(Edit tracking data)
________________________

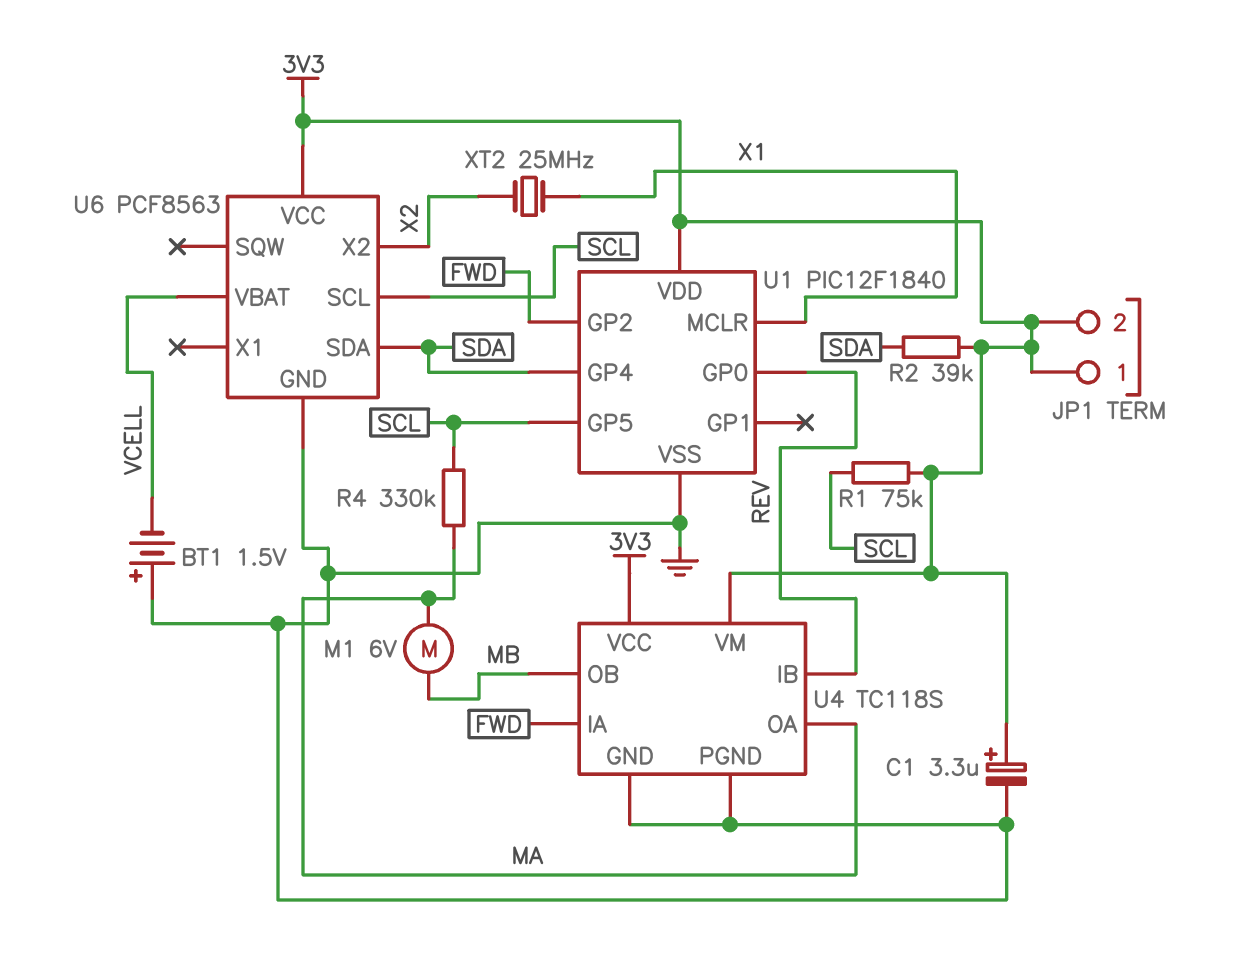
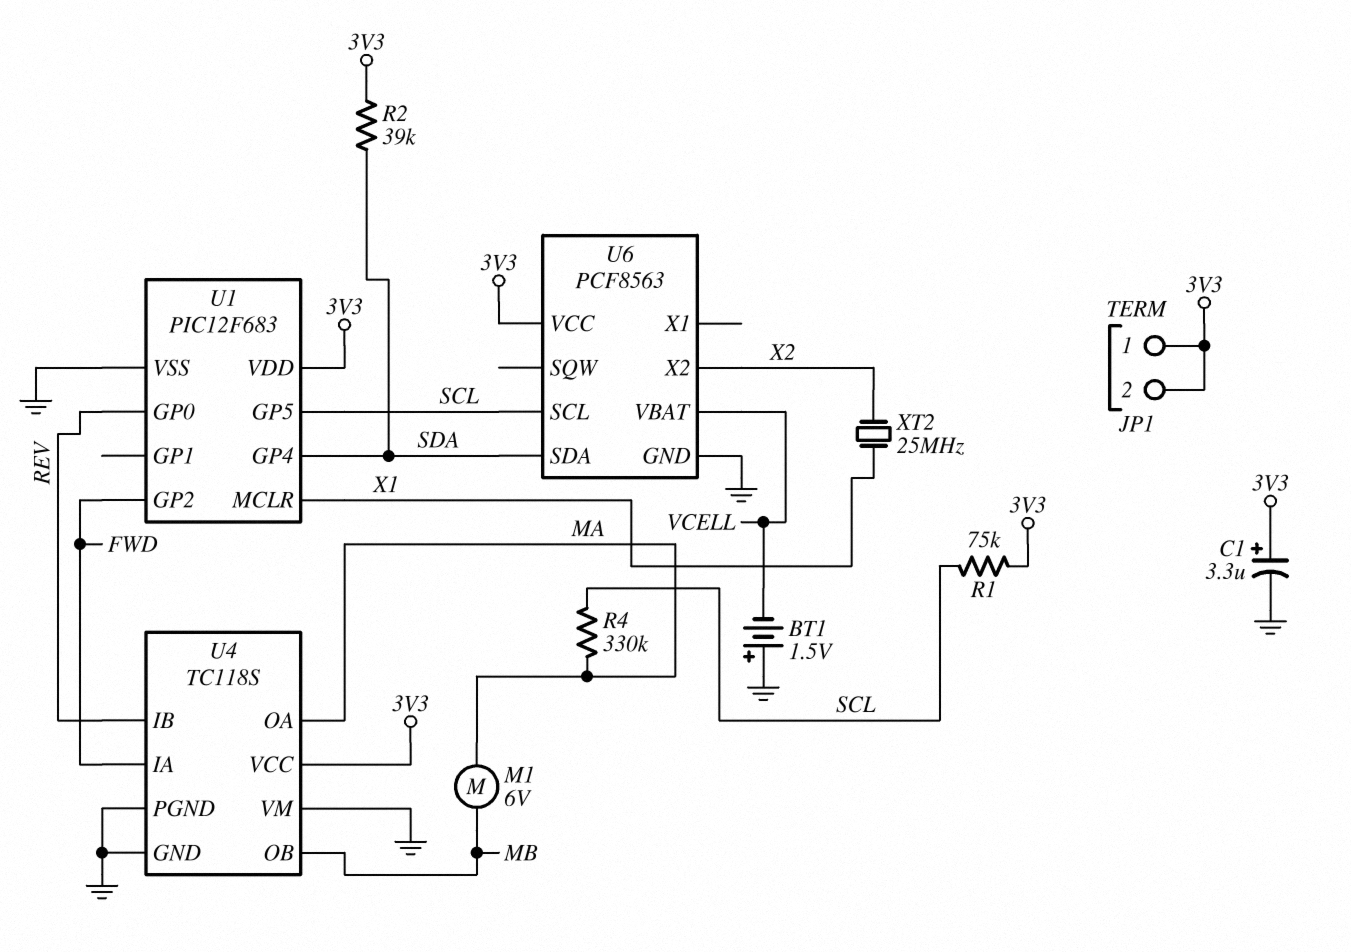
U1: PIC12F1840 -> PIC12F683
U4 pin VM: 3V3 -> GND

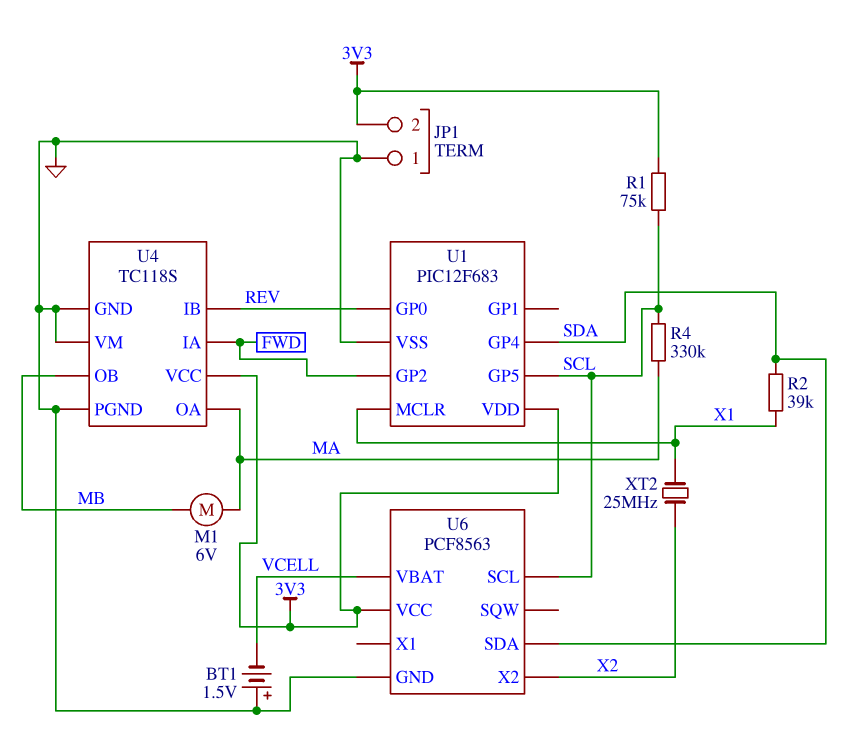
C1: 3.3uF (plus 3V3, minus GND) -> none
JP1 pin 1: 3V3 -> GND
R2: 39k (3V3, SDA) -> 39k (SDA, X1)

________________________

# [WHAT YOU NEED TO DO]
Every record above must be repeated exactly, with the pictures dropped.

# [TASK SOLUTION]
U1: PIC12F1840 -> PIC12F683
U4 pin VM: 3V3 -> GND

C1: 3.3uF (plus 3V3, minus GND) -> none
JP1 pin 1: 3V3 -> GND
R2: 39k (3V3, SDA) -> 39k (SDA, X1)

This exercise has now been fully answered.